___ DATA FOR PROCESSING ___

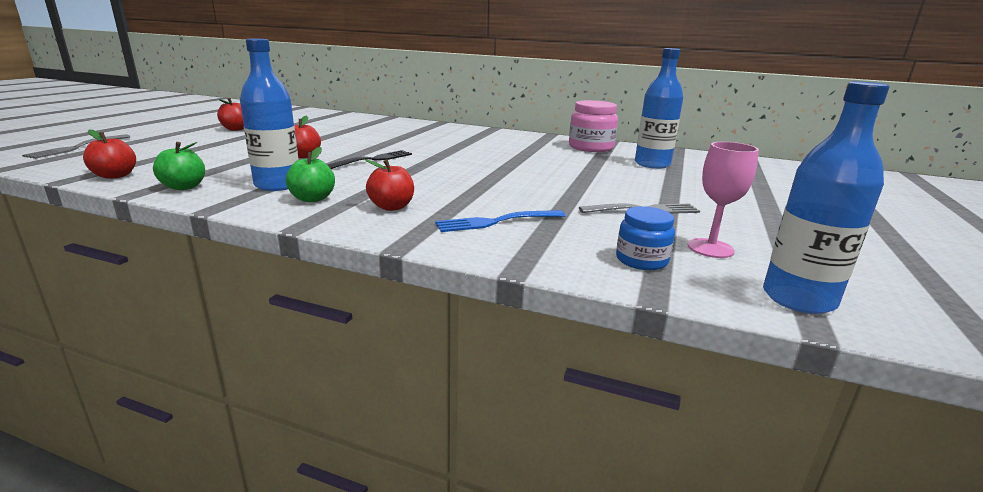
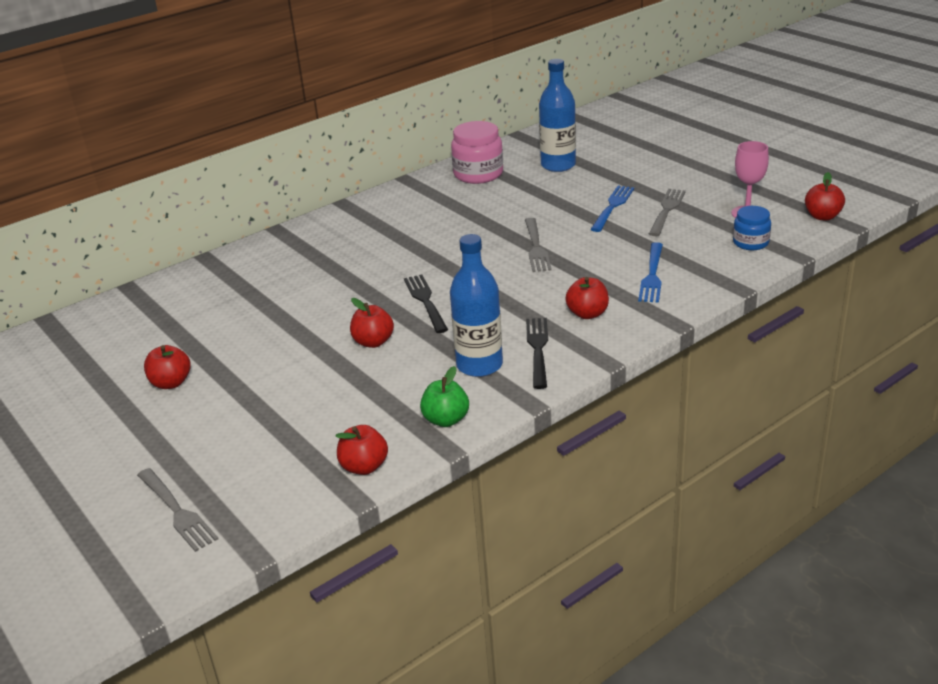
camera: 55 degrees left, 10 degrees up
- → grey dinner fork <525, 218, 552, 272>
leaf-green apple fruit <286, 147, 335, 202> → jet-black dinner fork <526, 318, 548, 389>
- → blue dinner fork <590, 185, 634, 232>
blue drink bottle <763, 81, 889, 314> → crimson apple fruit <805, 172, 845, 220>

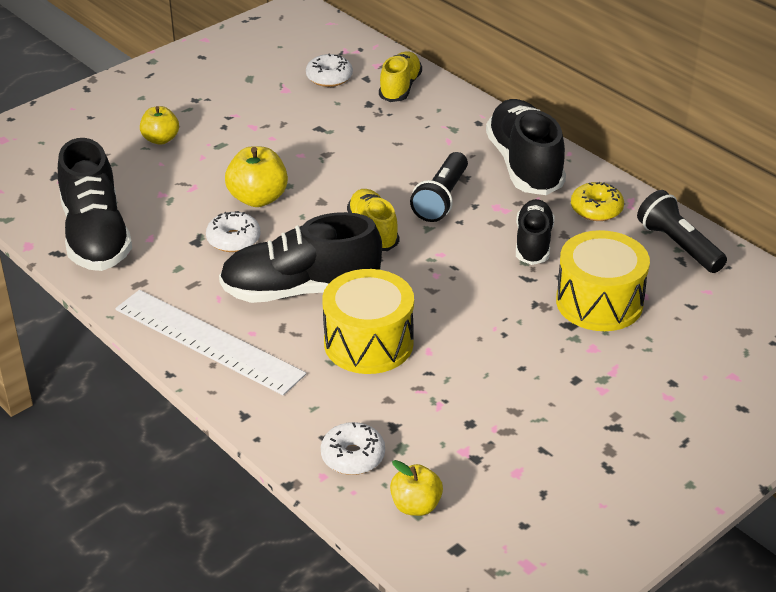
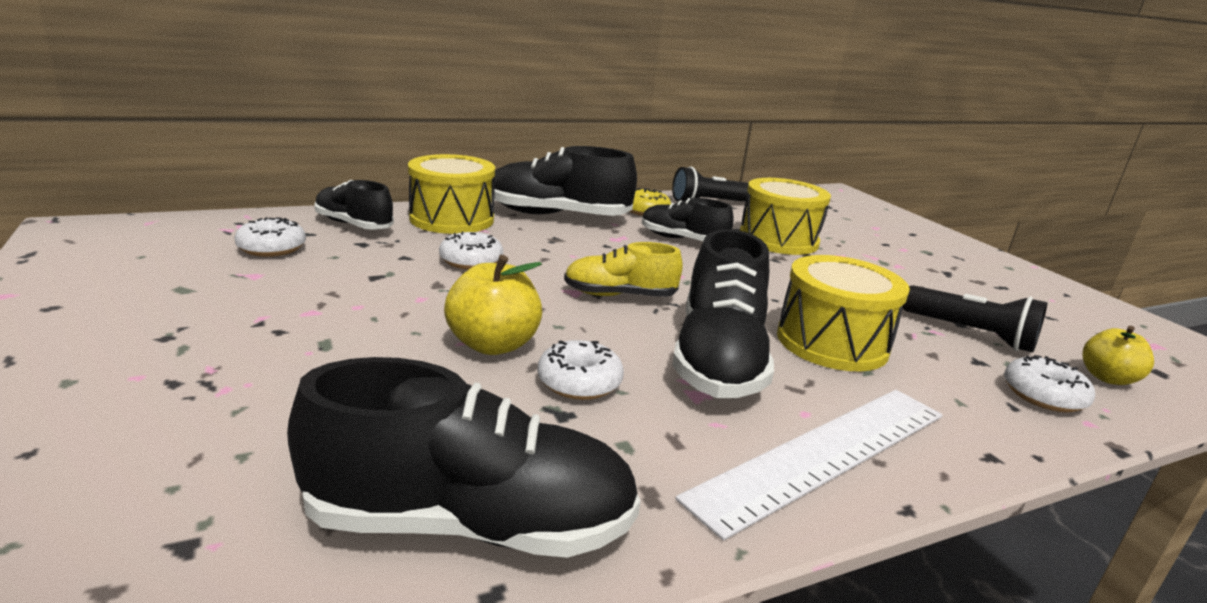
camera: 75 degrees left, 15 degrees down
golden lace-up shoe <379, 52, 422, 102> → jet-black lace-up shoe <314, 180, 394, 230>
- → golden toy drum <408, 154, 495, 234>
- → pure white donut <439, 232, 503, 270>
jet-black pocket torch <410, 152, 468, 222> → jet-black pocket torch <903, 285, 1048, 353>, relocated
golden apple fruit <140, 106, 179, 145> → -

___

▶ YOUR TASK
Among the lines of the records, copy out each one that contains the word "dinner".

▶ WRITTEN SOLUTION
- → grey dinner fork <525, 218, 552, 272>
leaf-green apple fruit <286, 147, 335, 202> → jet-black dinner fork <526, 318, 548, 389>
- → blue dinner fork <590, 185, 634, 232>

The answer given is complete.